Task
Word for word, repeat the data; no picture should appear in the result.

Information shown
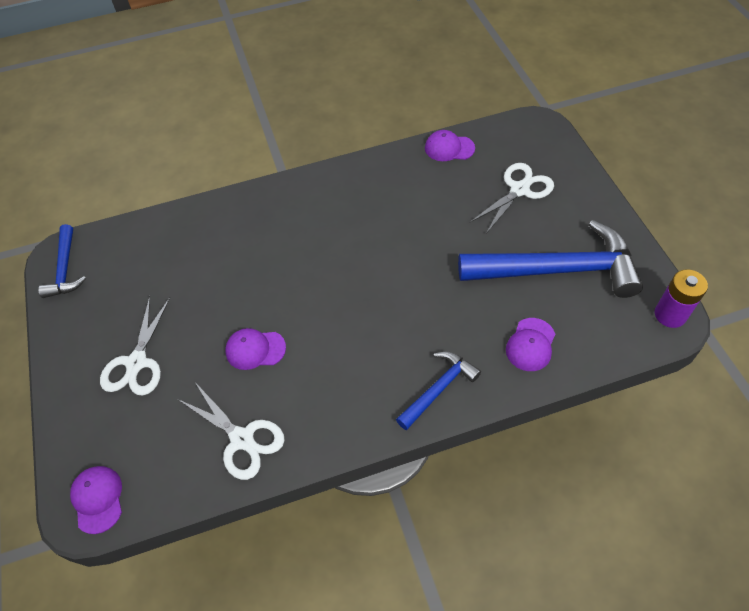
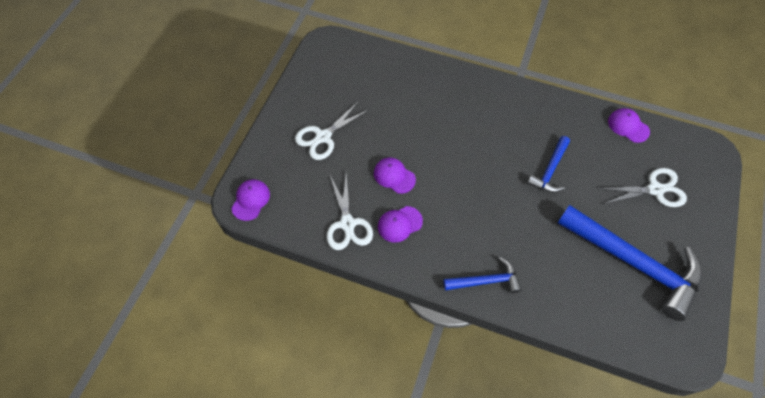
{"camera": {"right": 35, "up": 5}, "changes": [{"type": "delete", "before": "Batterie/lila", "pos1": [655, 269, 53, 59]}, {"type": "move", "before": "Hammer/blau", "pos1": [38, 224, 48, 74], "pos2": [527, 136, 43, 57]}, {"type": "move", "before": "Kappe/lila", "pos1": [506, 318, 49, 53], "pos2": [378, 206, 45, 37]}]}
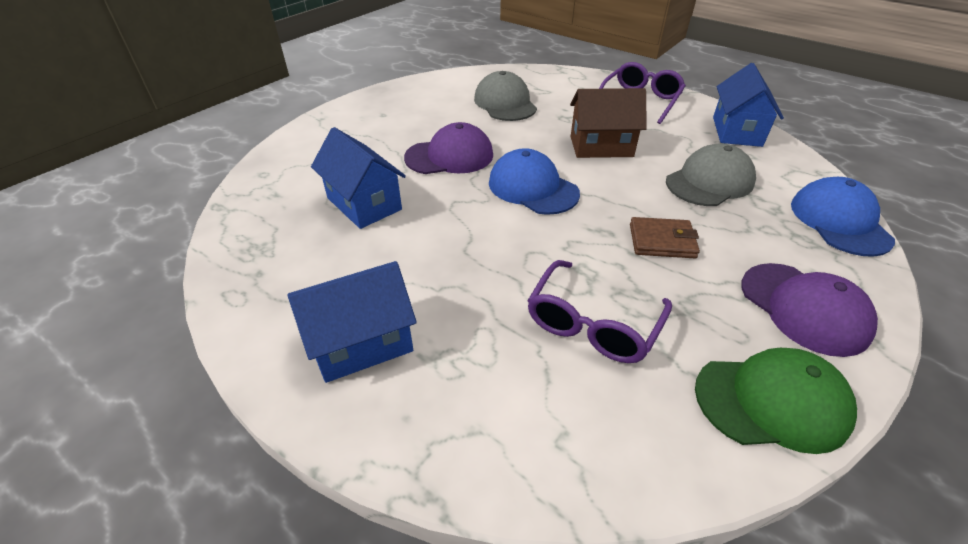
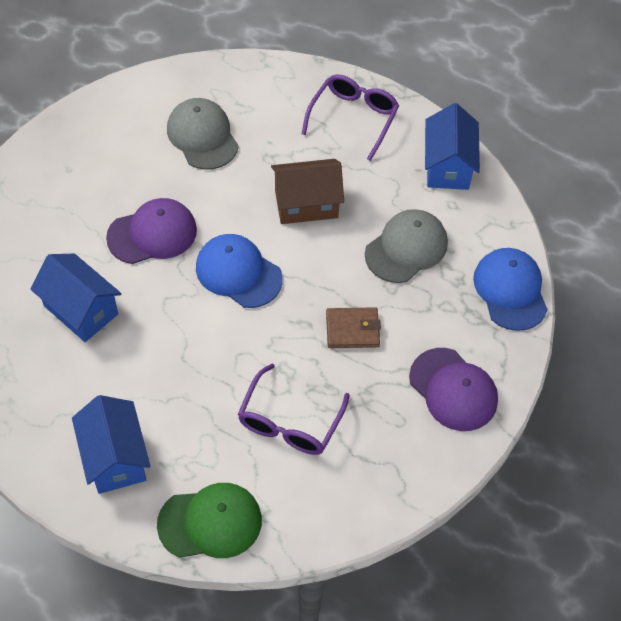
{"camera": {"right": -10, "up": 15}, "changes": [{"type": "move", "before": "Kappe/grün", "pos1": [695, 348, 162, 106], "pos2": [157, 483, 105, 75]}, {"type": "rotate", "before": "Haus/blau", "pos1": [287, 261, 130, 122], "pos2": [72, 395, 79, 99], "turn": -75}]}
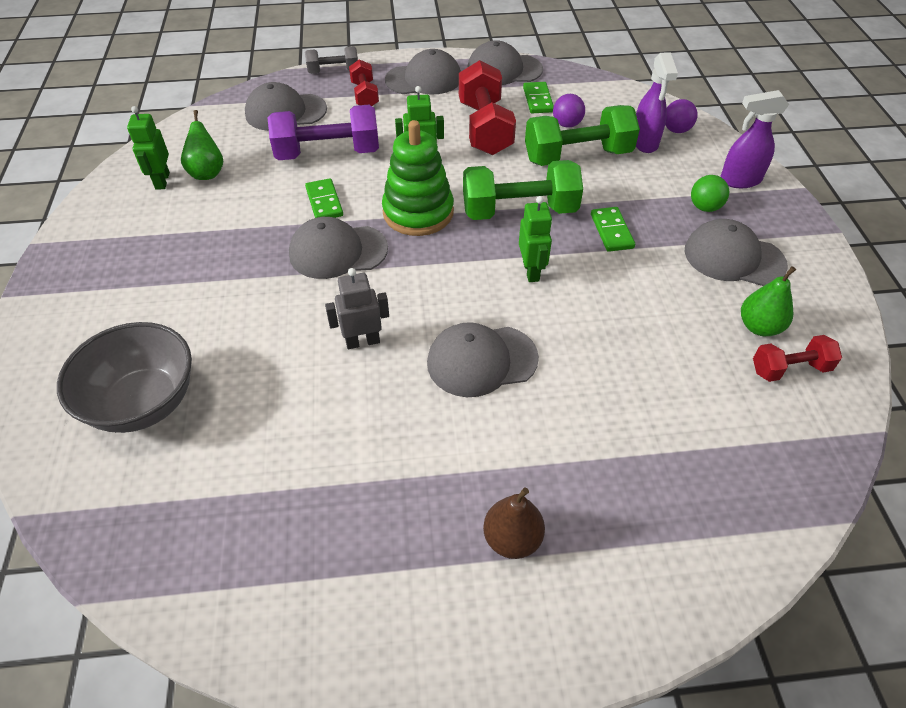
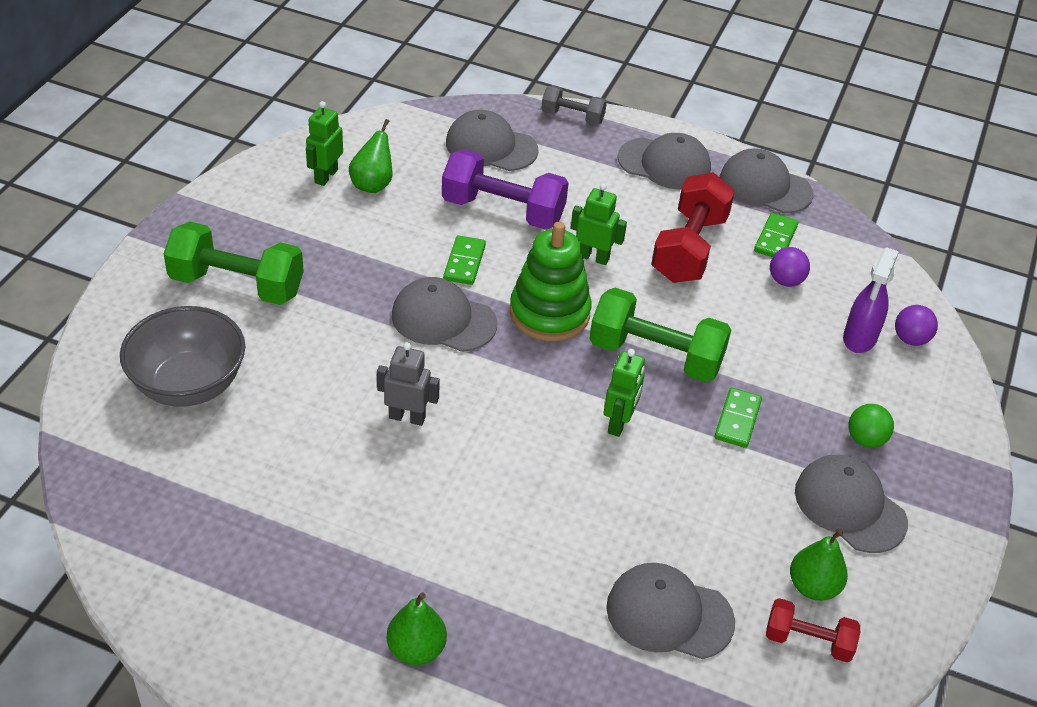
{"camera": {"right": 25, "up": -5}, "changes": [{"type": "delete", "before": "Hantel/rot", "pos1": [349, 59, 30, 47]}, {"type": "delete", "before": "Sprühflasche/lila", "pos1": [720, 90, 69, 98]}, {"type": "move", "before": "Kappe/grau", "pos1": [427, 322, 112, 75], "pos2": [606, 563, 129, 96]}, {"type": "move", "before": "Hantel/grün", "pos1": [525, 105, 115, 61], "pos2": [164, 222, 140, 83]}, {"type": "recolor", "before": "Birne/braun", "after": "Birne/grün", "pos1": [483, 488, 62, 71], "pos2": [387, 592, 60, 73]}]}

Exercise response
{"camera": {"right": 35, "up": 5}, "changes": [{"type": "delete", "before": "Batterie/lila", "pos1": [655, 269, 53, 59]}, {"type": "move", "before": "Hammer/blau", "pos1": [38, 224, 48, 74], "pos2": [527, 136, 43, 57]}, {"type": "move", "before": "Kappe/lila", "pos1": [506, 318, 49, 53], "pos2": [378, 206, 45, 37]}]}
{"camera": {"right": -10, "up": 15}, "changes": [{"type": "move", "before": "Kappe/grün", "pos1": [695, 348, 162, 106], "pos2": [157, 483, 105, 75]}, {"type": "rotate", "before": "Haus/blau", "pos1": [287, 261, 130, 122], "pos2": [72, 395, 79, 99], "turn": -75}]}
{"camera": {"right": 25, "up": -5}, "changes": [{"type": "delete", "before": "Hantel/rot", "pos1": [349, 59, 30, 47]}, {"type": "delete", "before": "Sprühflasche/lila", "pos1": [720, 90, 69, 98]}, {"type": "move", "before": "Kappe/grau", "pos1": [427, 322, 112, 75], "pos2": [606, 563, 129, 96]}, {"type": "move", "before": "Hantel/grün", "pos1": [525, 105, 115, 61], "pos2": [164, 222, 140, 83]}, {"type": "recolor", "before": "Birne/braun", "after": "Birne/grün", "pos1": [483, 488, 62, 71], "pos2": [387, 592, 60, 73]}]}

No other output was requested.